Task objective:
Which lines below fall between the one containing "camera: 95 degrees left, 10 degrees down" and the one containing "swapped: leaf-green cylinder"? Repeat them exactly, counting both of those lines, and add nothing else.

Provided data:
===============

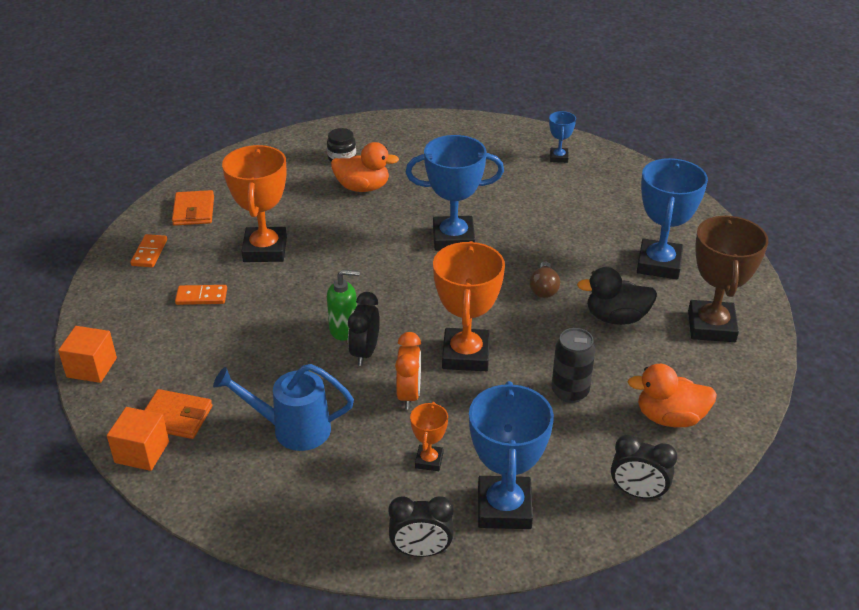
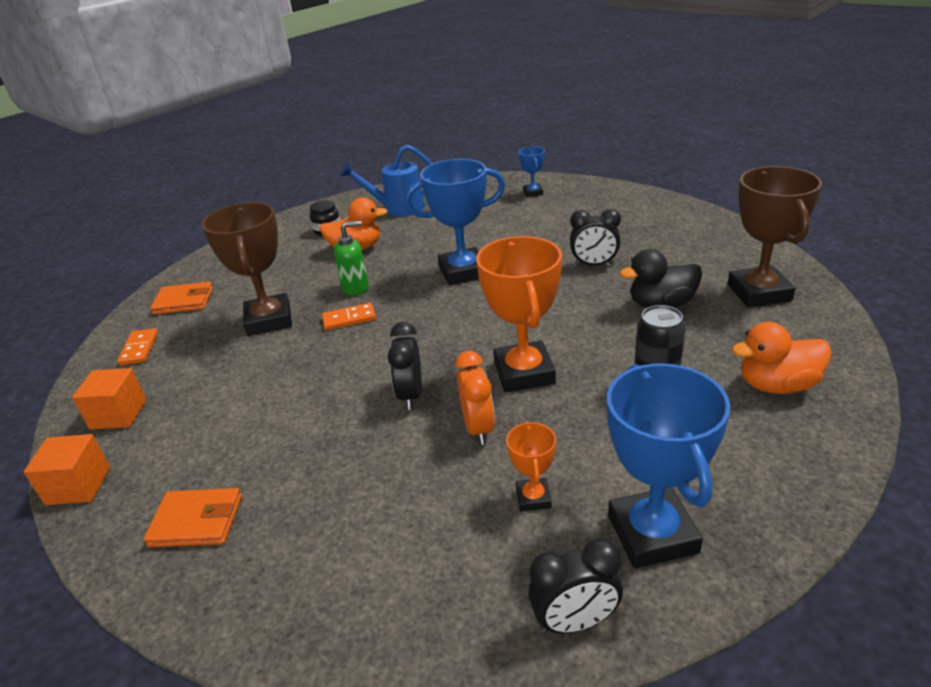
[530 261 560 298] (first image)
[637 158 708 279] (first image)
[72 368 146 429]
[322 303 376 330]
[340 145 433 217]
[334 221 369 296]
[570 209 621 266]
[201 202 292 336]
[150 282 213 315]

===============

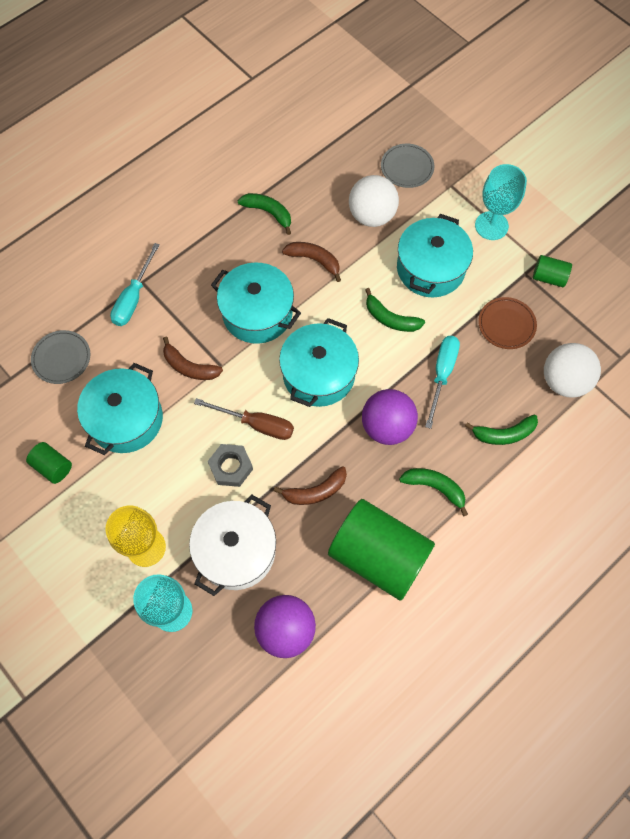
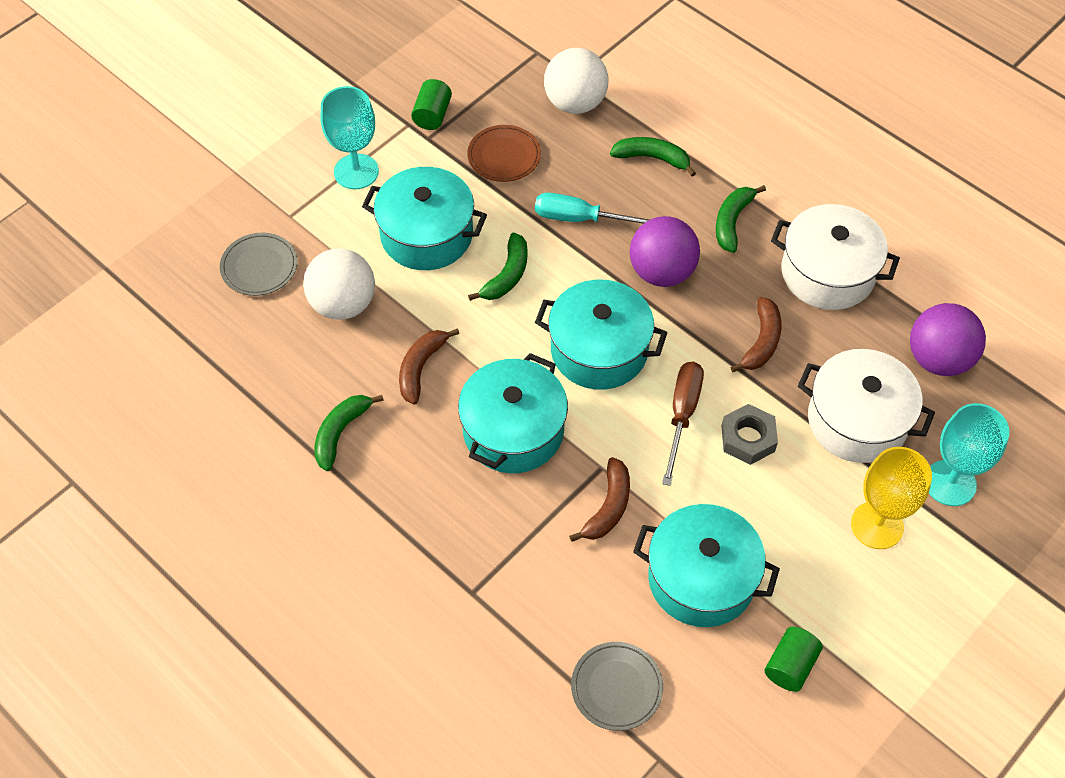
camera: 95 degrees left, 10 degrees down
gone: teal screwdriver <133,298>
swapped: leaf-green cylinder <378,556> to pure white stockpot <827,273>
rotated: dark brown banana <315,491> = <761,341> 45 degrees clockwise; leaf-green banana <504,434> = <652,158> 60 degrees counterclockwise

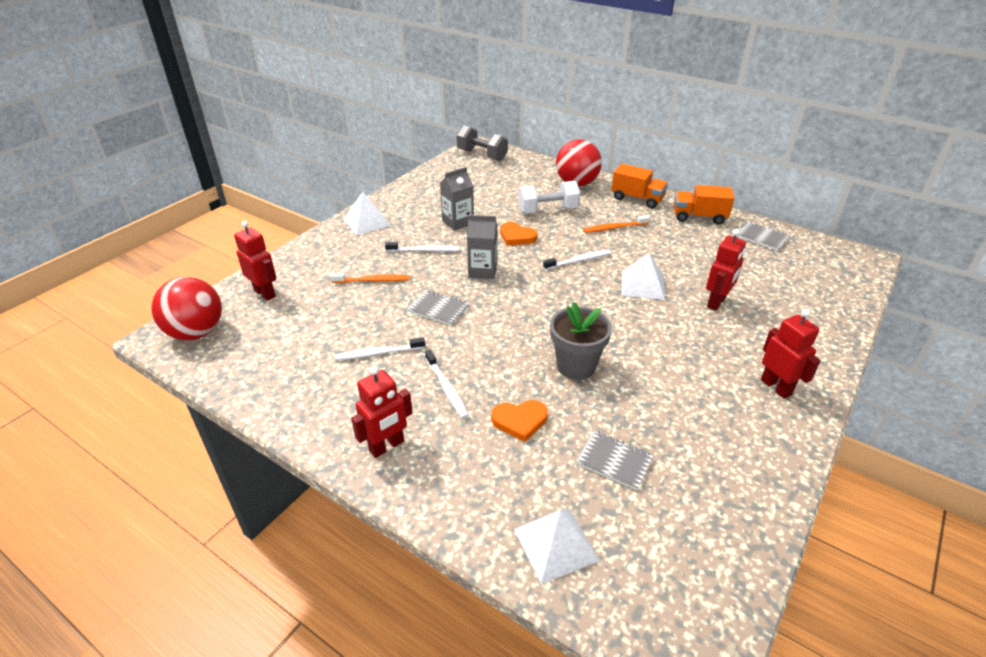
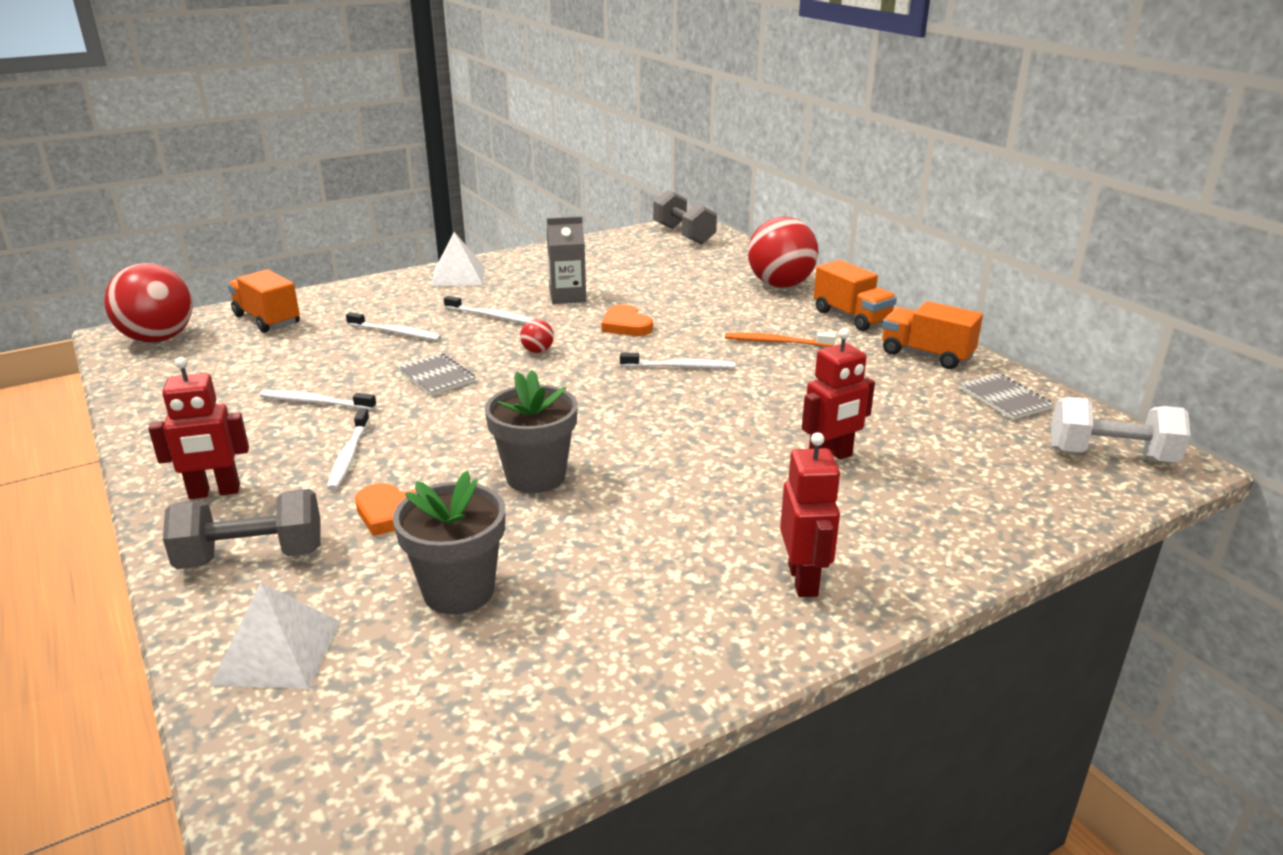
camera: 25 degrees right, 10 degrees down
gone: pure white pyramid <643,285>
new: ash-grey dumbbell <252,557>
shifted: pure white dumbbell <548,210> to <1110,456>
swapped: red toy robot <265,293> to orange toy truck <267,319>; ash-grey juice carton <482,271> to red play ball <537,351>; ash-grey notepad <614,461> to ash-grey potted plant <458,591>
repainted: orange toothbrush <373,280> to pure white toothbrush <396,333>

===============

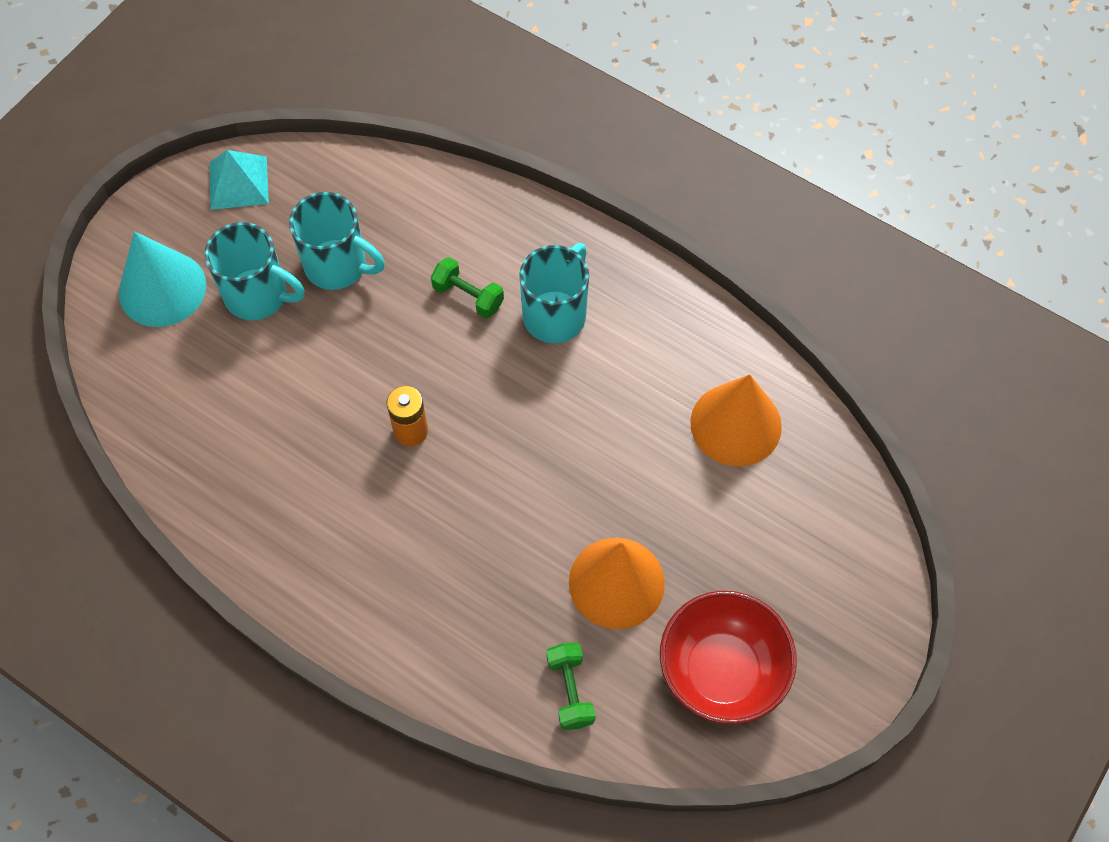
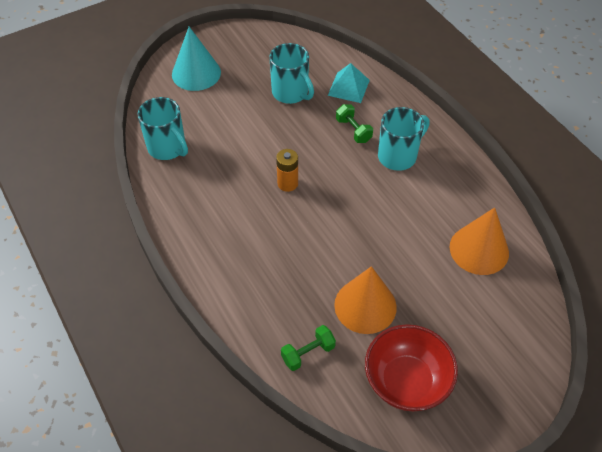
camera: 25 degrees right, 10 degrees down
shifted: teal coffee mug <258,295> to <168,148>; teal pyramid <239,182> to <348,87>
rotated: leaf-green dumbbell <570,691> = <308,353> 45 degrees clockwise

===============

Result of the exercise:
camera: 95 degrees left, 10 degrees down
gone: teal screwdriver <133,298>
swapped: leaf-green cylinder <378,556> to pure white stockpot <827,273>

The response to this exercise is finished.